■ Provided material ■
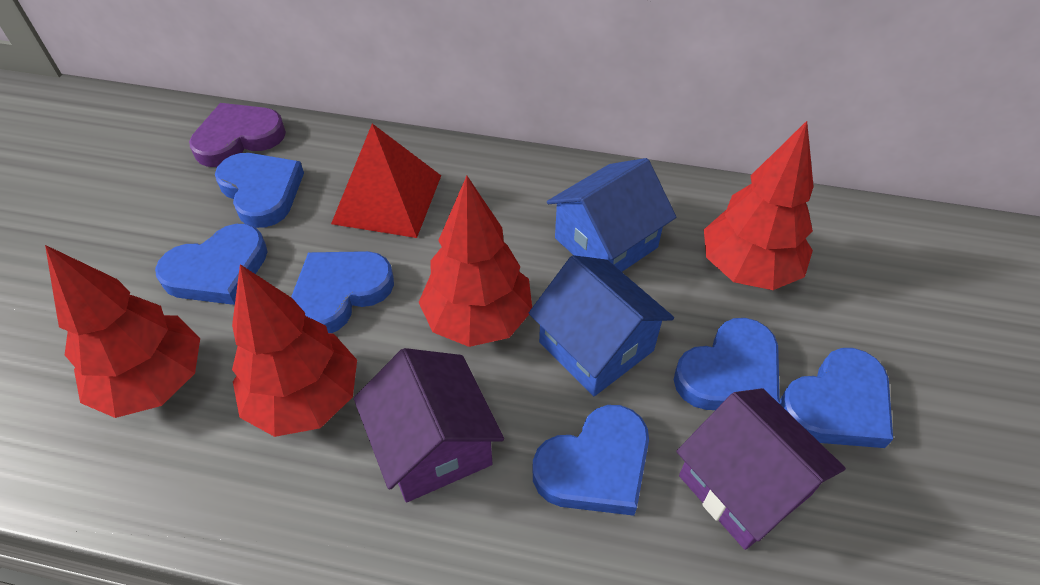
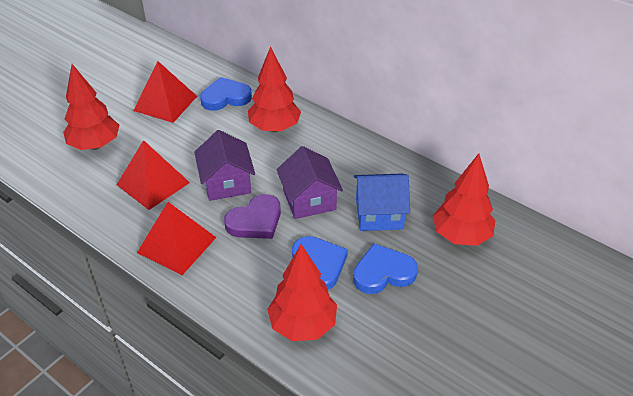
blue heart: 6 -> 3
blue house: 2 -> 1
red pyramid: 1 -> 3

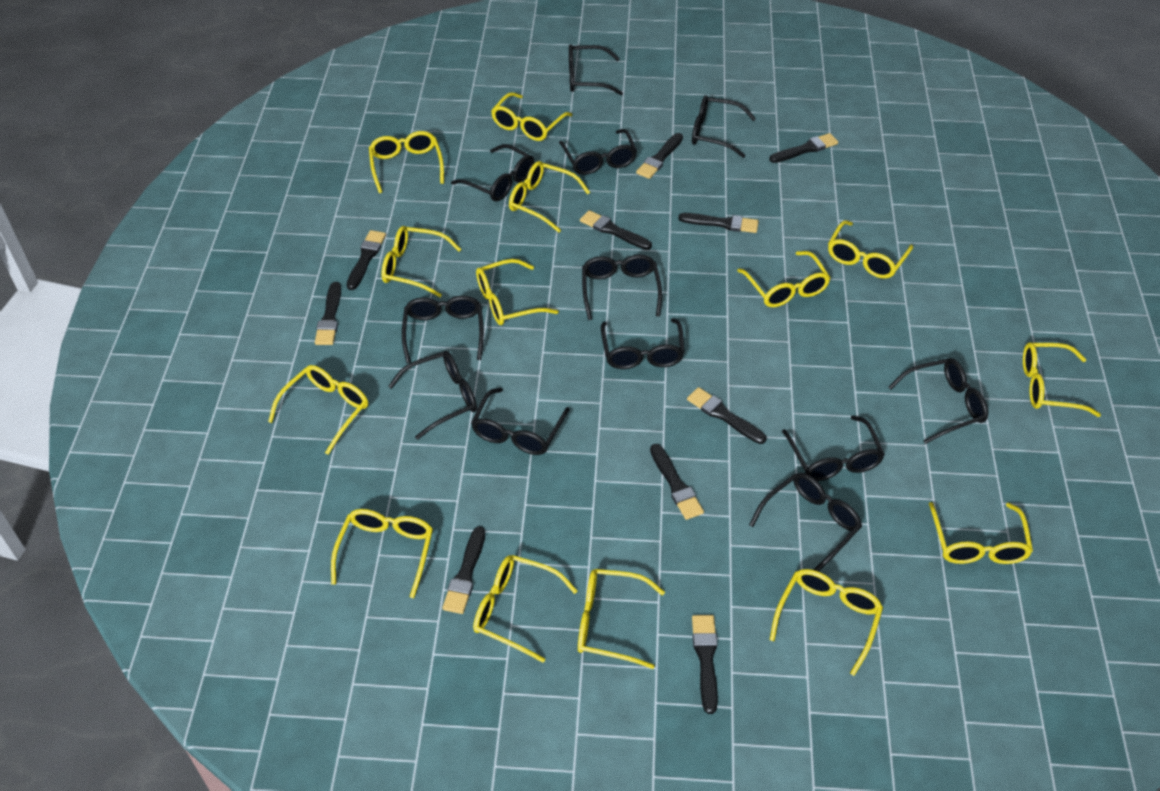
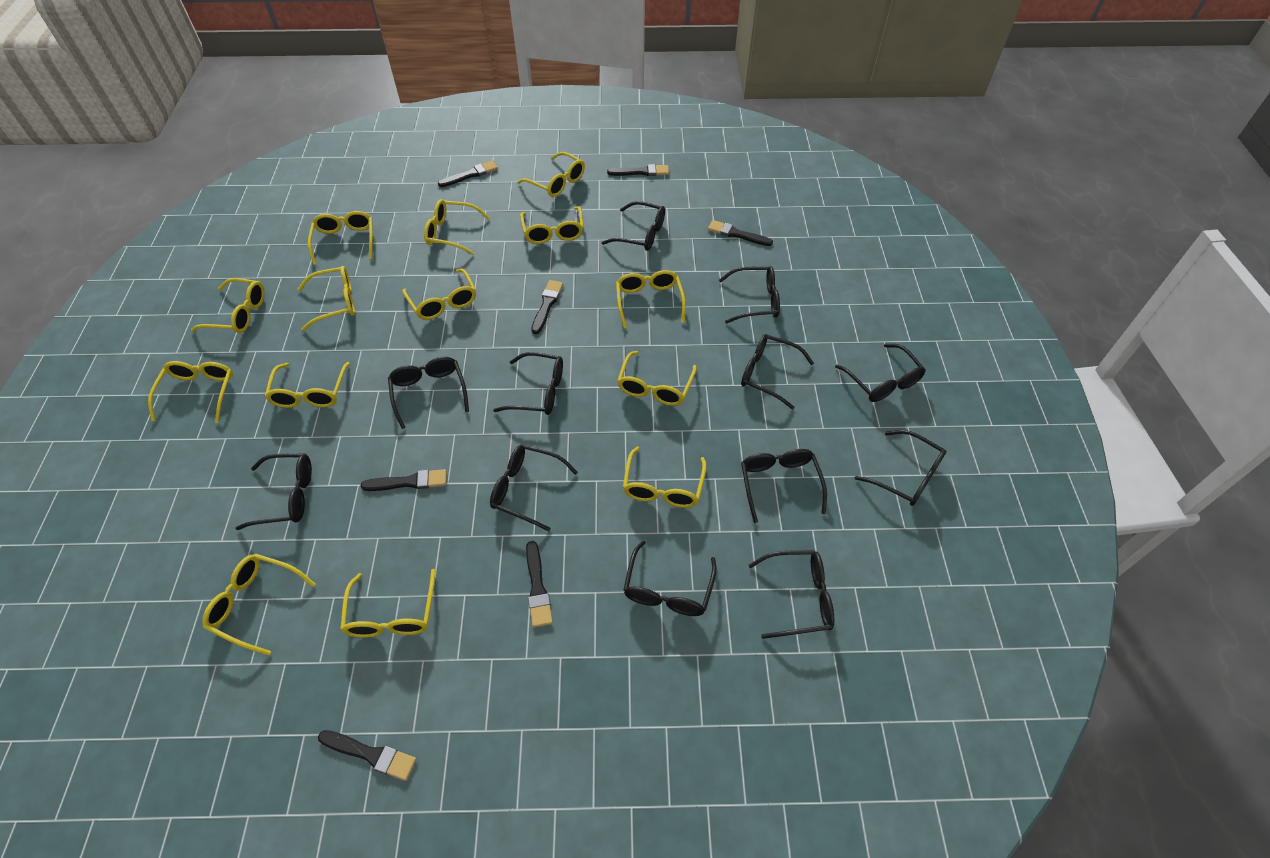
black brush: 10 -> 7

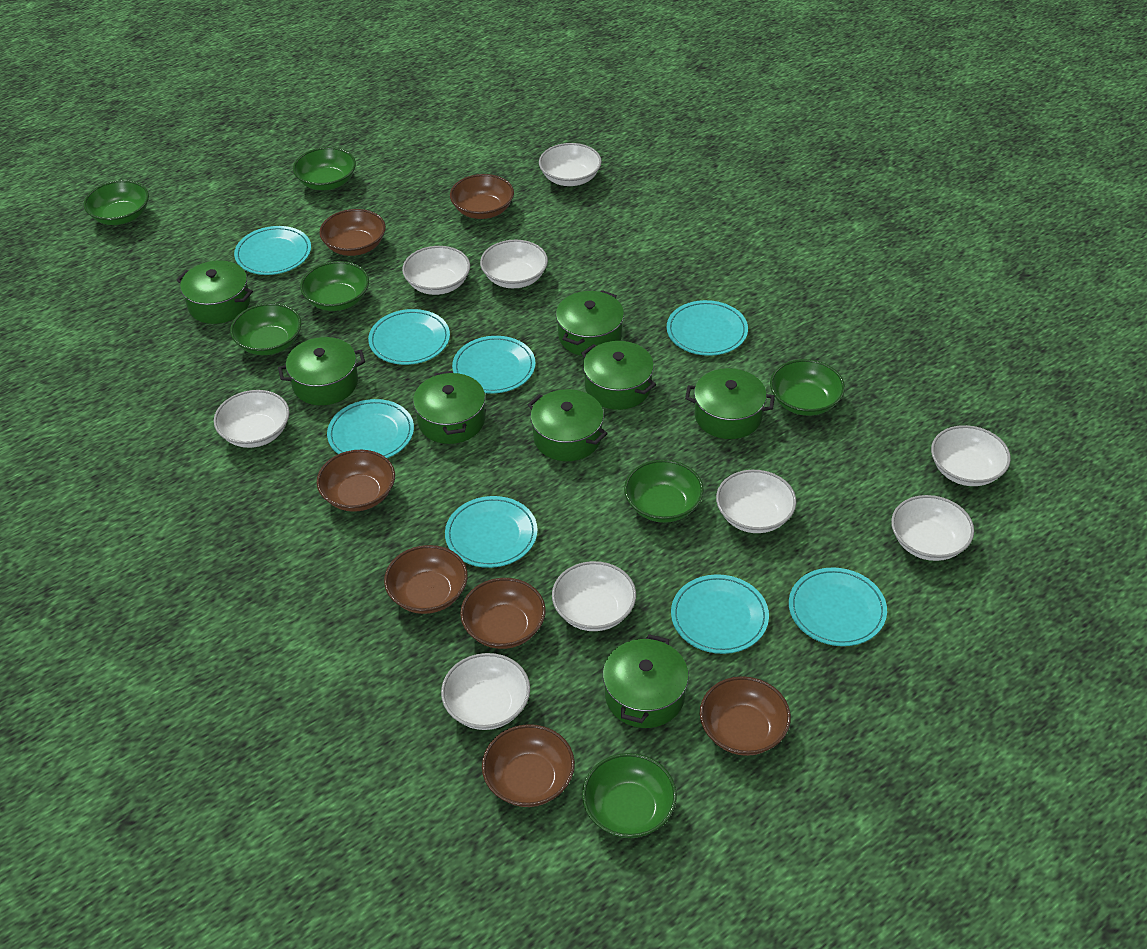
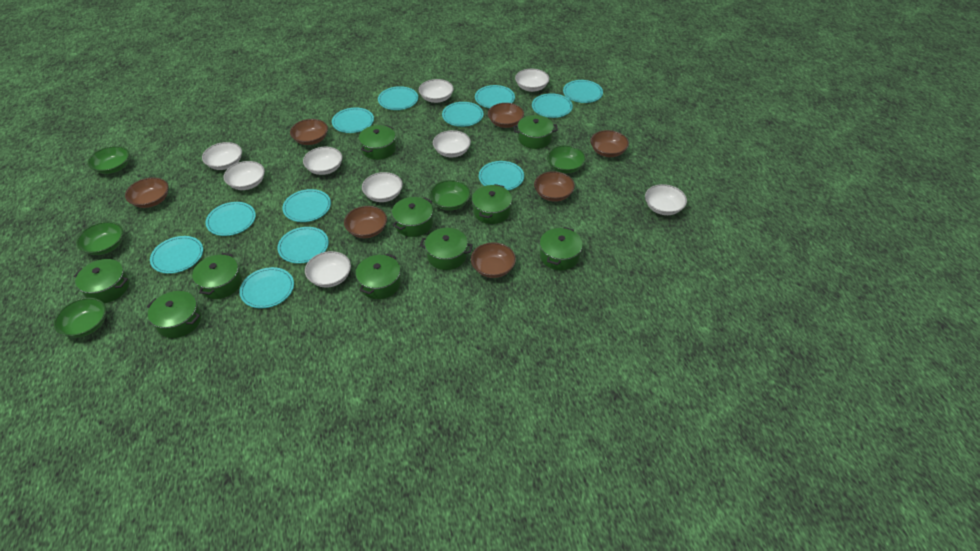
green bowl: 7 -> 5
green pot: 8 -> 10
turquoise plate: 8 -> 12

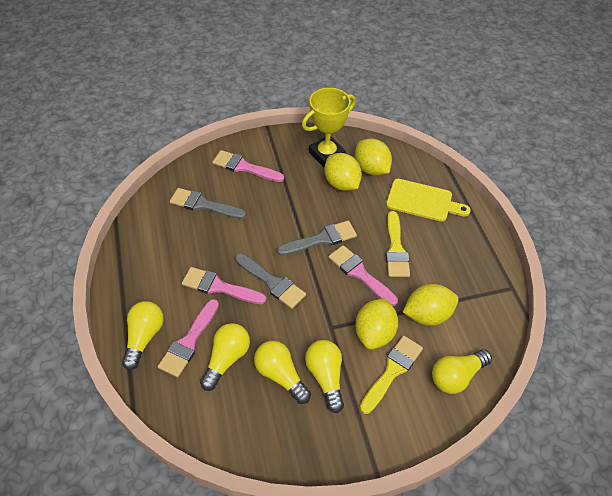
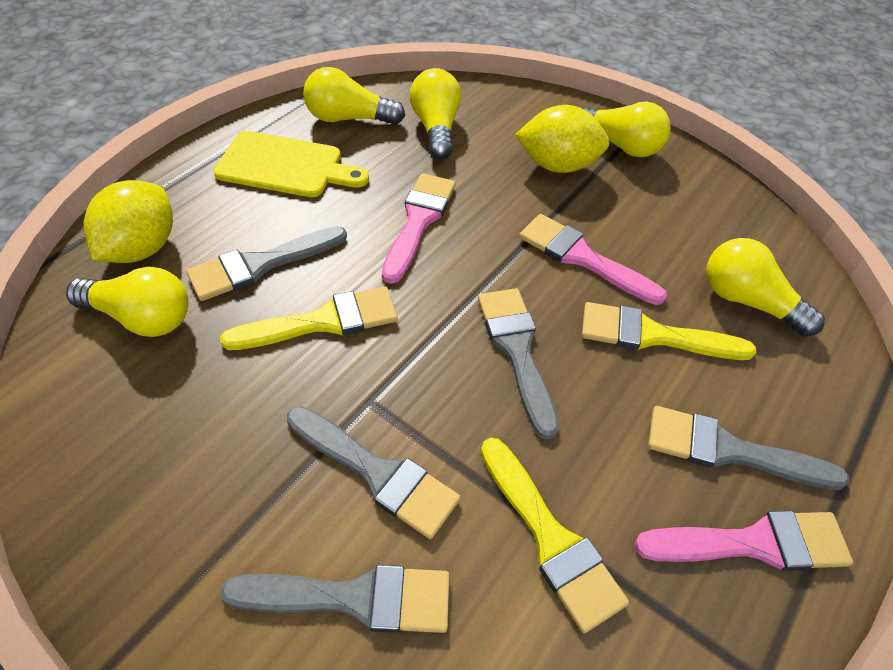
grey brush: 3 -> 5
pink brush: 4 -> 3
yellow brush: 2 -> 3
yellow lemon: 4 -> 2
yellow trophy: 1 -> 0

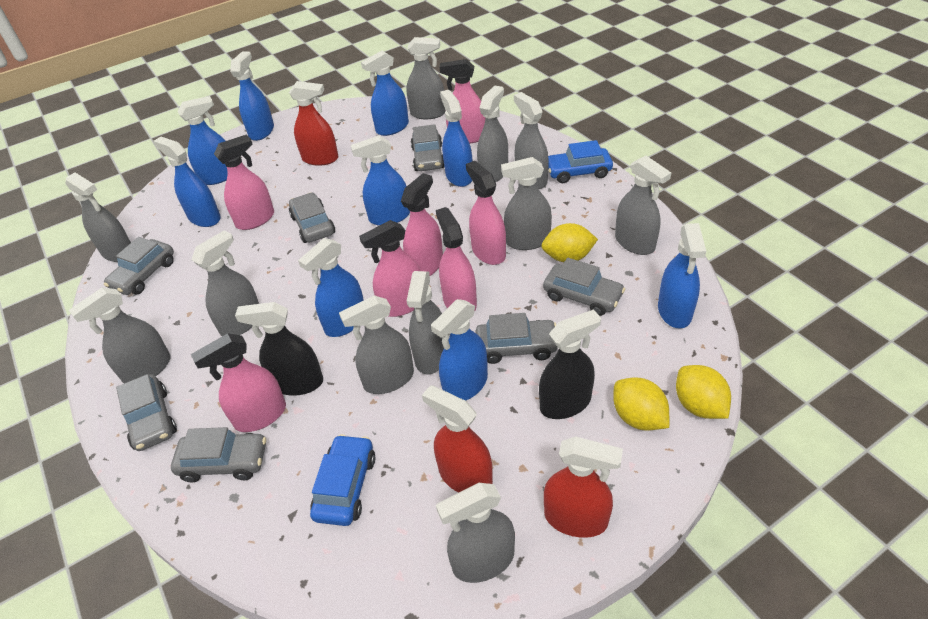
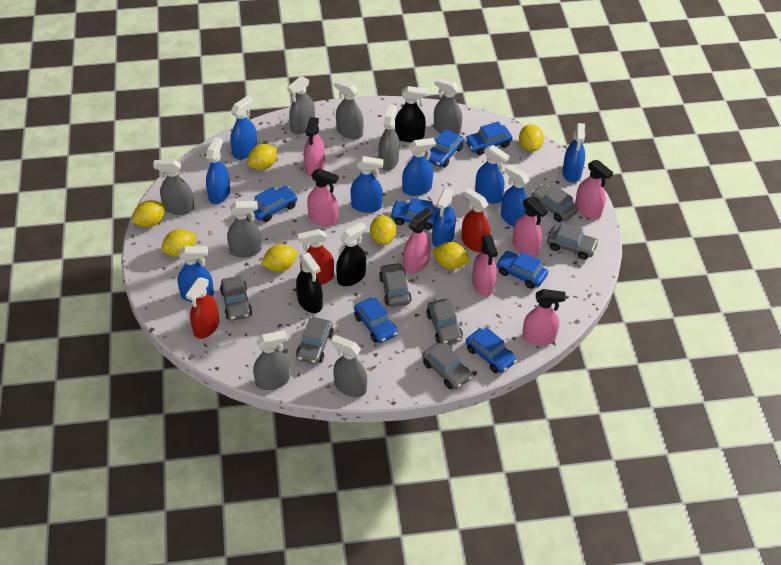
black spray bottle: 2 -> 3
blue car: 2 -> 7
grey spray bottle: 11 -> 8
yellow lemon: 3 -> 7

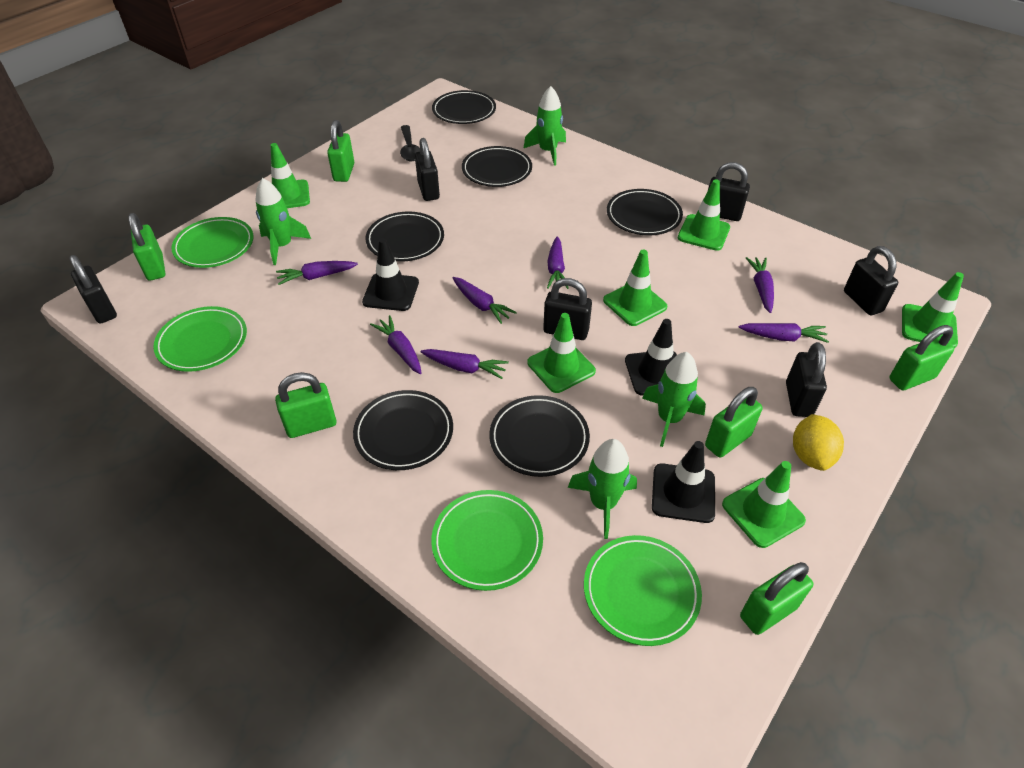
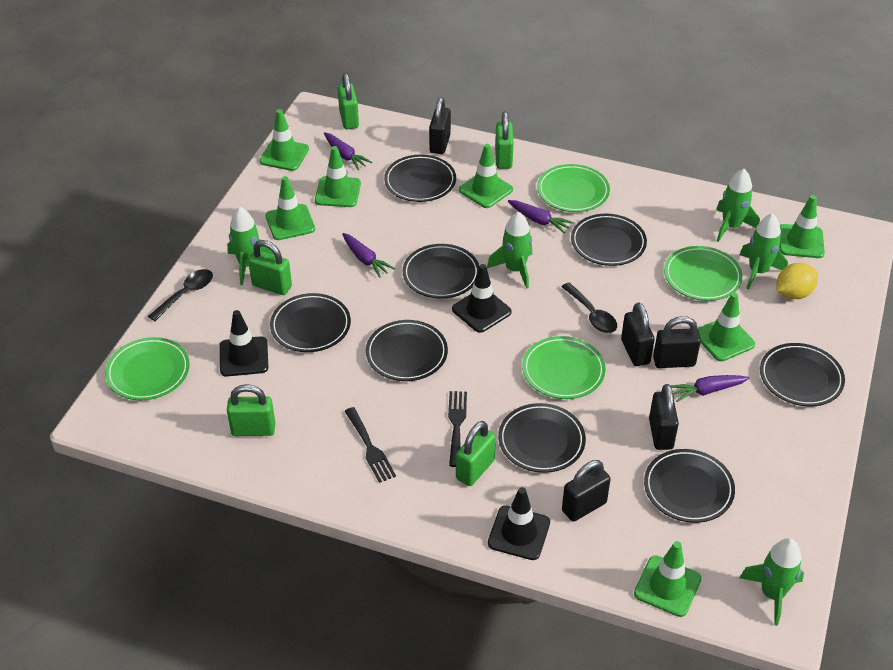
black fork: 0 -> 2
black padlock: 6 -> 5
black plate: 6 -> 8
black spoon: 1 -> 2
green padlock: 6 -> 5
green rocket: 4 -> 5
green traffic cone: 6 -> 7
purple carrot: 7 -> 4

■ Exercise objective ■
Copy task for the entries above: every line with the string "yellow".

■ The completed task ■
yellow brush: 2 -> 3
yellow lemon: 4 -> 2
yellow trophy: 1 -> 0
yellow lemon: 3 -> 7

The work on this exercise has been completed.